Instruction = Pictures in the records below are skipped; the rest is copied exactly.

------

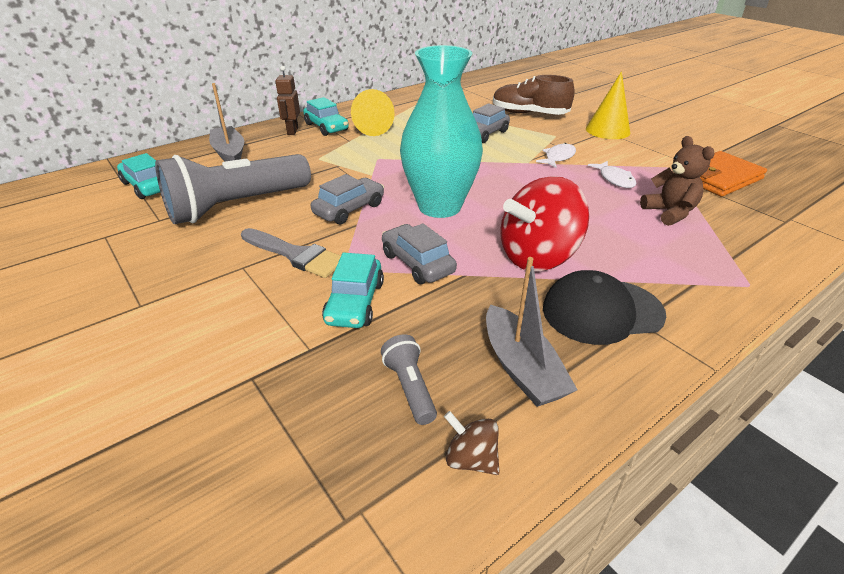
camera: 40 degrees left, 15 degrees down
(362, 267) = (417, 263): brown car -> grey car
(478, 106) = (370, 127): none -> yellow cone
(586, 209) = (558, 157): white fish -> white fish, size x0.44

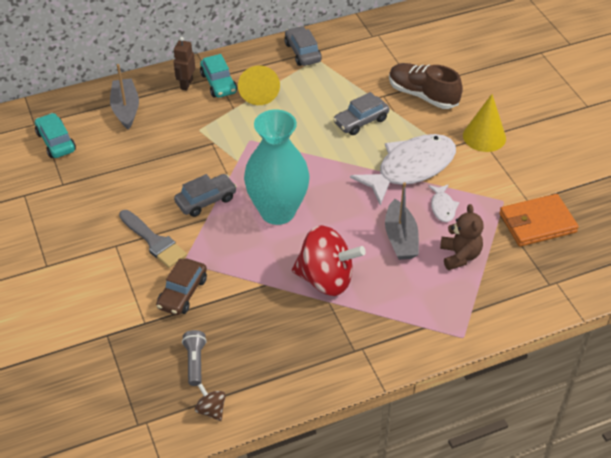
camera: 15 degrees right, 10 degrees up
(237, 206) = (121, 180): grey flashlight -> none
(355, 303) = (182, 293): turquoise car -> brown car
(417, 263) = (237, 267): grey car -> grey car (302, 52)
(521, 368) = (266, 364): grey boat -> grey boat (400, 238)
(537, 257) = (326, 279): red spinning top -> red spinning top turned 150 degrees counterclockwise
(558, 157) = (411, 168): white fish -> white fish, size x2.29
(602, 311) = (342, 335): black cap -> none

------

Written solution =
camera: 40 degrees left, 15 degrees down
(362, 267) = (417, 263): brown car -> grey car
(478, 106) = (370, 127): none -> yellow cone
(586, 209) = (558, 157): white fish -> white fish, size x0.44

camera: 15 degrees right, 10 degrees up
(237, 206) = (121, 180): grey flashlight -> none
(355, 303) = (182, 293): turquoise car -> brown car
(417, 263) = (237, 267): grey car -> grey car (302, 52)
(521, 368) = (266, 364): grey boat -> grey boat (400, 238)
(537, 257) = (326, 279): red spinning top -> red spinning top turned 150 degrees counterclockwise
(558, 157) = (411, 168): white fish -> white fish, size x2.29
(602, 311) = (342, 335): black cap -> none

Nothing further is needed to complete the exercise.